Task prompt
Make an exact copy of all the records that follow, apart from the pictures.

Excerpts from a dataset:
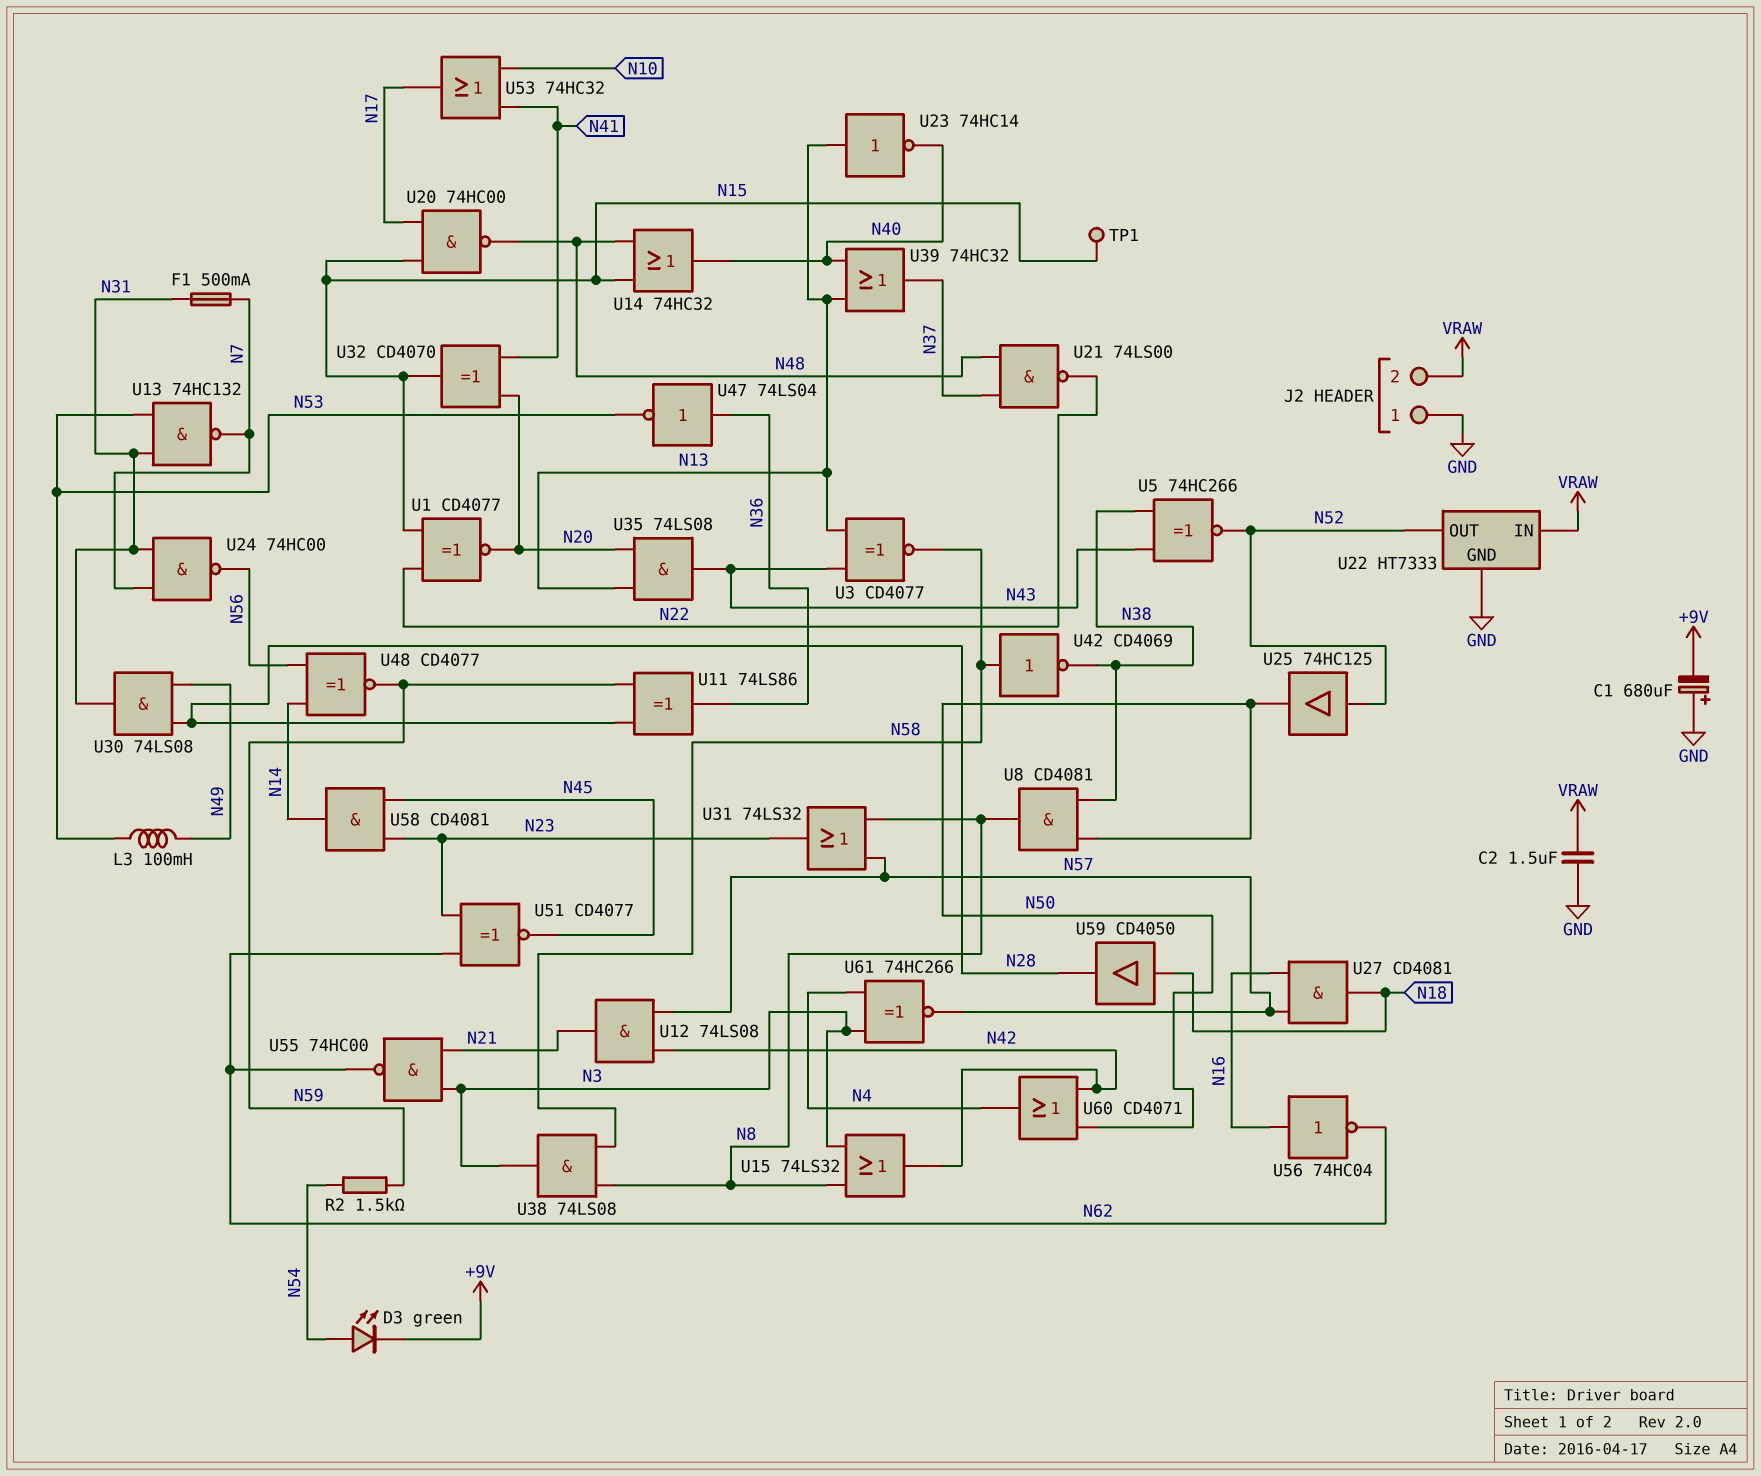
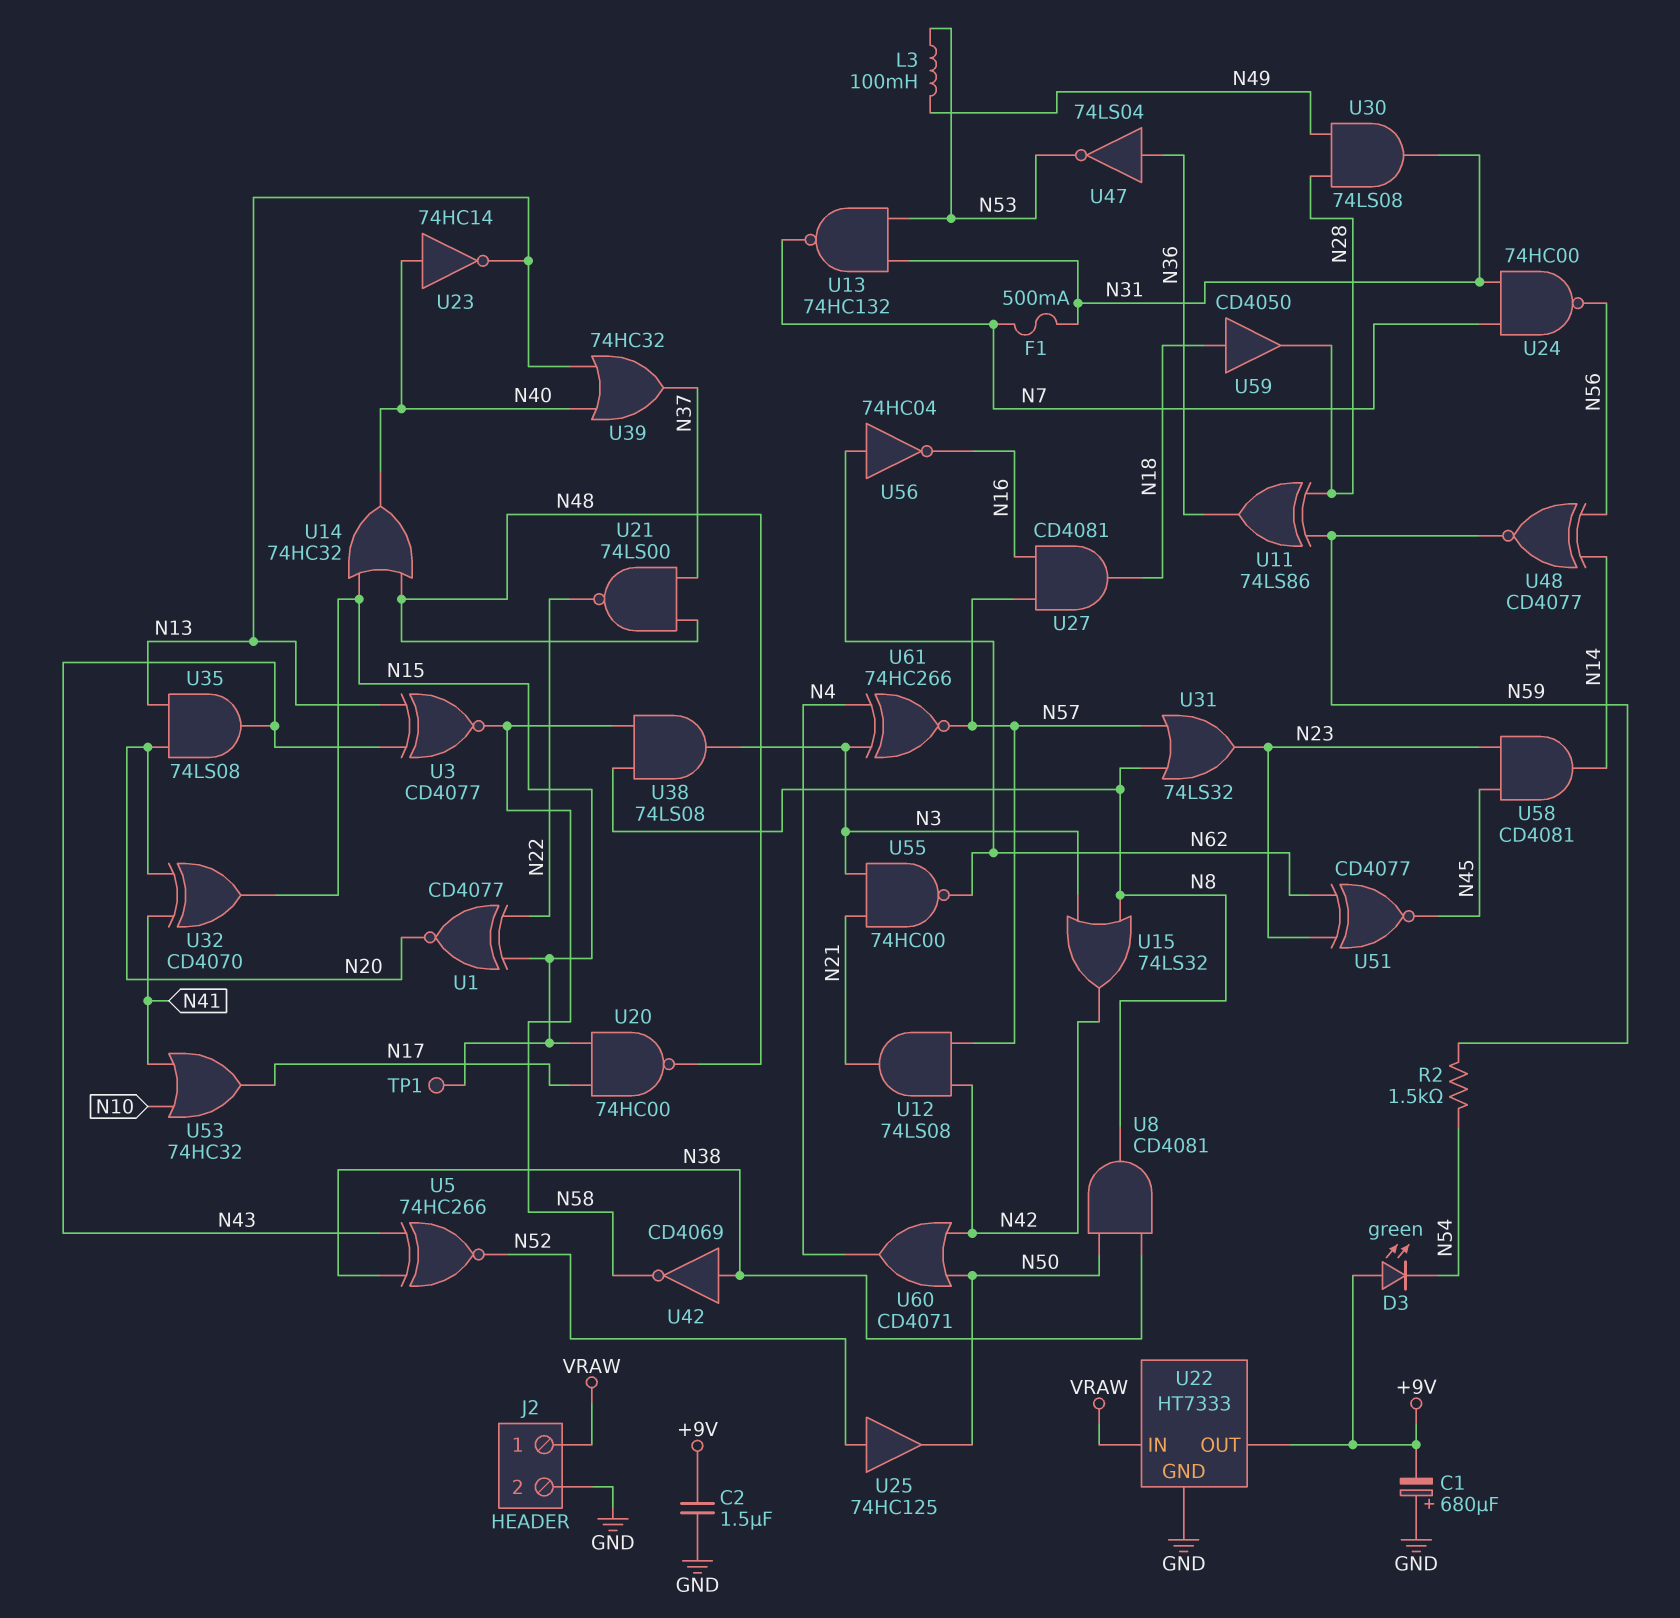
C2: 1.5uF (GND, VRAW) -> 1.5uF (+9V, GND)
D3: LED green (A N54, K +9V) -> LED green (A +9V, K N54)
J2 pin 1: GND -> VRAW
J2 pin 2: VRAW -> GND
U22 pin OUT: N52 -> +9V
U23: NOT 74HC14 (in N13, out N40) -> NOT 74HC14 (in N40, out N13)
U42: NOT CD4069 (in N58, out N38) -> NOT CD4069 (in N38, out N58)
U56: NOT 74HC04 (in N16, out N62) -> NOT 74HC04 (in N62, out N16)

Solution
C2: 1.5uF (GND, VRAW) -> 1.5uF (+9V, GND)
D3: LED green (A N54, K +9V) -> LED green (A +9V, K N54)
J2 pin 1: GND -> VRAW
J2 pin 2: VRAW -> GND
U22 pin OUT: N52 -> +9V
U23: NOT 74HC14 (in N13, out N40) -> NOT 74HC14 (in N40, out N13)
U42: NOT CD4069 (in N58, out N38) -> NOT CD4069 (in N38, out N58)
U56: NOT 74HC04 (in N16, out N62) -> NOT 74HC04 (in N62, out N16)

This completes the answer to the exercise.